══ Given information ══
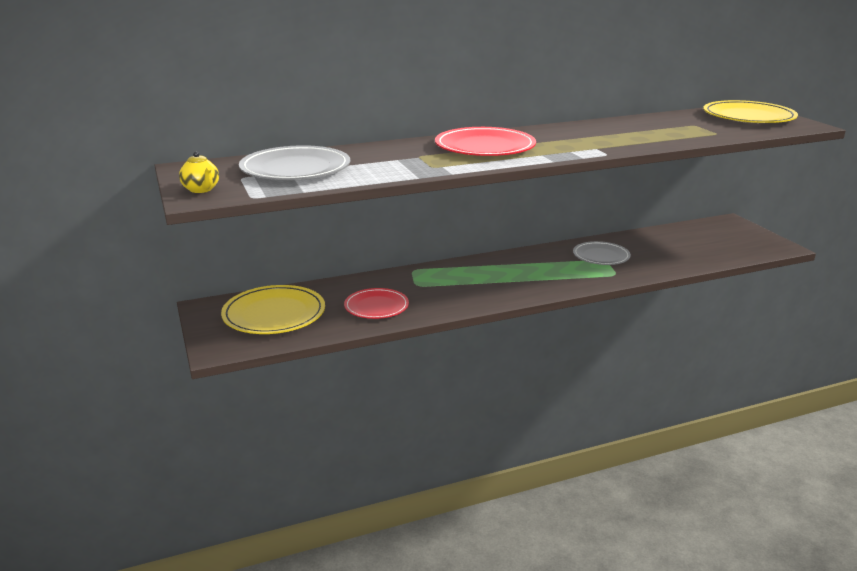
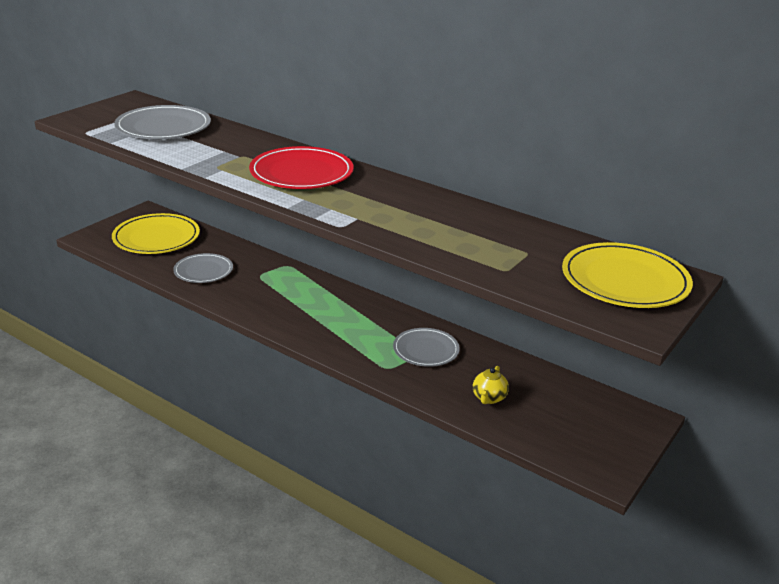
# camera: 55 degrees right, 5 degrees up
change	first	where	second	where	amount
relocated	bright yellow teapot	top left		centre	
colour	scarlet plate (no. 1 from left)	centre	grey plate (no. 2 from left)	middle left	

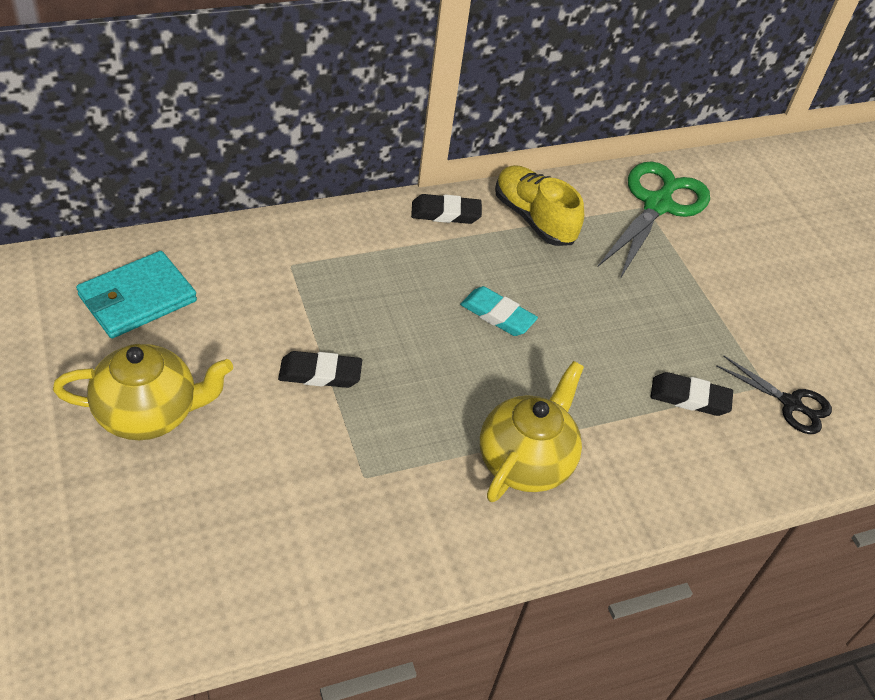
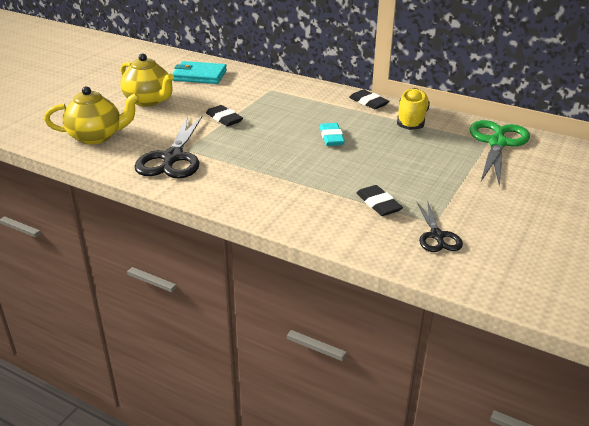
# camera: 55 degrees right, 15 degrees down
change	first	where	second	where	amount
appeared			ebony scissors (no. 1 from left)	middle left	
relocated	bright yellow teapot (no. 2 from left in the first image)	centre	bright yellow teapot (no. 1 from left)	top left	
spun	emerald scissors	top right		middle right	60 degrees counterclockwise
═══
» What you need to do
Find the word "relocated" in the listing above. Copy each line where it appears.

» Solution
relocated	bright yellow teapot	top left		centre	
relocated	bright yellow teapot (no. 2 from left in the first image)	centre	bright yellow teapot (no. 1 from left)	top left	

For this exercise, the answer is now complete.